(Object state comparisons)
┄┄┄┄┄┄┄┄┄┄┄┄┄┄┄┄┄┄┄┄

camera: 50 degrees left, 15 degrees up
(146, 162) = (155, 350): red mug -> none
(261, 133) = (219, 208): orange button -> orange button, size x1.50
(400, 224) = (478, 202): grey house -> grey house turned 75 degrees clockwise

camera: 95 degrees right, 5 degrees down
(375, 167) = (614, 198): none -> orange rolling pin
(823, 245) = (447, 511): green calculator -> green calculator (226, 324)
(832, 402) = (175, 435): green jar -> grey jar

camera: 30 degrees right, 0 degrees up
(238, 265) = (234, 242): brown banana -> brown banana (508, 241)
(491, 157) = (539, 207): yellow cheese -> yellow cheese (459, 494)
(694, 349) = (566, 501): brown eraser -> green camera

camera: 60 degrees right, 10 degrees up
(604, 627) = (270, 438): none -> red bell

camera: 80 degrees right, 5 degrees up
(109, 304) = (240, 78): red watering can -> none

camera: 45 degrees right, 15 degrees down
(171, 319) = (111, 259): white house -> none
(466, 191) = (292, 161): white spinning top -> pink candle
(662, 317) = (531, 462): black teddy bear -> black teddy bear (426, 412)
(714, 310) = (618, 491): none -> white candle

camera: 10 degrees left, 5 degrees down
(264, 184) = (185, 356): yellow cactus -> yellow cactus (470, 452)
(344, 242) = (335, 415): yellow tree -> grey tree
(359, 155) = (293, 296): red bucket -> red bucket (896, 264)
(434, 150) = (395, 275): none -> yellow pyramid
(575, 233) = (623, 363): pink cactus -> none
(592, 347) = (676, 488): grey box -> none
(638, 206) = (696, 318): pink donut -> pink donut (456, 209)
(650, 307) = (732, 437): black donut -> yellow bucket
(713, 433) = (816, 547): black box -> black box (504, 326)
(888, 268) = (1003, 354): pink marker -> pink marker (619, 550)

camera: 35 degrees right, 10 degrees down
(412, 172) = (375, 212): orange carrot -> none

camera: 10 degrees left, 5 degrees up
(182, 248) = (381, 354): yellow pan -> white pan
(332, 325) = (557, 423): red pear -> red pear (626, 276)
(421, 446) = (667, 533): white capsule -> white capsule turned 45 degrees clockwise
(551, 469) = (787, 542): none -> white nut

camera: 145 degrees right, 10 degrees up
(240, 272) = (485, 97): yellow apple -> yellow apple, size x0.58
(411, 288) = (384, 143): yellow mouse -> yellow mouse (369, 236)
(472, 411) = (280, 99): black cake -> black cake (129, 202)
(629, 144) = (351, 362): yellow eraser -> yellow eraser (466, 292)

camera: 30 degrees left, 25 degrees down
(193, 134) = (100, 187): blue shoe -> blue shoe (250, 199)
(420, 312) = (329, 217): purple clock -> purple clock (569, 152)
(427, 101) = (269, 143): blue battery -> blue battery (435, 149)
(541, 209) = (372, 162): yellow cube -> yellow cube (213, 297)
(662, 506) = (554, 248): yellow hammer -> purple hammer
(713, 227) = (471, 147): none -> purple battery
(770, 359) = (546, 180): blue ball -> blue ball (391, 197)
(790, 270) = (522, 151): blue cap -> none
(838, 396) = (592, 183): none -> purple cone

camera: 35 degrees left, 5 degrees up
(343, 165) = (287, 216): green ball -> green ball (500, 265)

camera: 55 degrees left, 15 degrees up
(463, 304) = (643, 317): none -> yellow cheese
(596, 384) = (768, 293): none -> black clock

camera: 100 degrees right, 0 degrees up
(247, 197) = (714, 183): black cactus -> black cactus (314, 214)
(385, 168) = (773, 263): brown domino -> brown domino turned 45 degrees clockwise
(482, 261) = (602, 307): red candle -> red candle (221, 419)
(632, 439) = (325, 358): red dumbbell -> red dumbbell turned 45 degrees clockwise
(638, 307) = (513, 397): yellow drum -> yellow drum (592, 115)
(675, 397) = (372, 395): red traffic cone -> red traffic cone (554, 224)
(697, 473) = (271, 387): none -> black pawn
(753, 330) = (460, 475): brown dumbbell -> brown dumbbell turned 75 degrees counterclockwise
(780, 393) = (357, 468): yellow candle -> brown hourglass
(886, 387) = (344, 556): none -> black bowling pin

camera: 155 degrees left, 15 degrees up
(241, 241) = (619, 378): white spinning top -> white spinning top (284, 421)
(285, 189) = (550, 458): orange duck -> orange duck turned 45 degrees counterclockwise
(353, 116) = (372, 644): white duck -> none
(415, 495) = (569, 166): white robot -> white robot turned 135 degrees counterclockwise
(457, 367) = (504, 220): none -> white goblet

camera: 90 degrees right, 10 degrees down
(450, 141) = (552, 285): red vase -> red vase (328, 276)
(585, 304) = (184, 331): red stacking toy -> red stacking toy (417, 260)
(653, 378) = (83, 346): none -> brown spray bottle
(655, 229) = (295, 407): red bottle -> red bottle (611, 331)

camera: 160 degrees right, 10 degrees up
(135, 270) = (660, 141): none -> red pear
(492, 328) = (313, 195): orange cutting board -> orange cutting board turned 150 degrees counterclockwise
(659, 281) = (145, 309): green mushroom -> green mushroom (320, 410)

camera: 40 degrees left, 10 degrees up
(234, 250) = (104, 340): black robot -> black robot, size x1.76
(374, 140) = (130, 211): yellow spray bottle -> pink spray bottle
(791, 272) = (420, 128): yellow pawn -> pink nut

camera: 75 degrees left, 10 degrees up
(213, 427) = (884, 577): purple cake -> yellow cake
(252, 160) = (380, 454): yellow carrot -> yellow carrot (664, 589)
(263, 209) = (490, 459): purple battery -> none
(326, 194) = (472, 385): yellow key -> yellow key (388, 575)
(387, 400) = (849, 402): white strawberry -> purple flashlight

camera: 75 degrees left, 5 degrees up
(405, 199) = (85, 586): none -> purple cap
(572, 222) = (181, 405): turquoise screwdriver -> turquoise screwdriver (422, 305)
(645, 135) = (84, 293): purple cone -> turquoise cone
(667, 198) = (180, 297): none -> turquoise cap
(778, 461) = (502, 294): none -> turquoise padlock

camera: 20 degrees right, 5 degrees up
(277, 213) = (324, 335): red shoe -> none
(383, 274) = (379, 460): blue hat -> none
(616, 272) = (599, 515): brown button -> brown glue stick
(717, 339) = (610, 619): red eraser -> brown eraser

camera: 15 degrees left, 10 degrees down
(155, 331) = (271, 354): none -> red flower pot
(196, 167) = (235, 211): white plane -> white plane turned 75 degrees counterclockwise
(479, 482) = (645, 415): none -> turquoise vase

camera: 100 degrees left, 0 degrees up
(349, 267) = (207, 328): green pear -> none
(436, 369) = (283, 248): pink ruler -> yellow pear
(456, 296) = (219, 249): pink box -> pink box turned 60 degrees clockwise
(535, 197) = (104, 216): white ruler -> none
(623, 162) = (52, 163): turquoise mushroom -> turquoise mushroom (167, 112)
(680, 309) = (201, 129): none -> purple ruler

┄┄┄┄┄┄┄┄┄┄┄┄┄┄┄┄┄┄┄┄

_What you should do:_ Work through the entries, filtering for the string "right", and copy each line that holds it.

_Output for this exercise:_
camera: 95 degrees right, 5 degrees down
camera: 30 degrees right, 0 degrees up
camera: 60 degrees right, 10 degrees up
camera: 80 degrees right, 5 degrees up
camera: 45 degrees right, 15 degrees down
camera: 35 degrees right, 10 degrees down
camera: 145 degrees right, 10 degrees up
camera: 100 degrees right, 0 degrees up
camera: 90 degrees right, 10 degrees down
camera: 160 degrees right, 10 degrees up
camera: 20 degrees right, 5 degrees up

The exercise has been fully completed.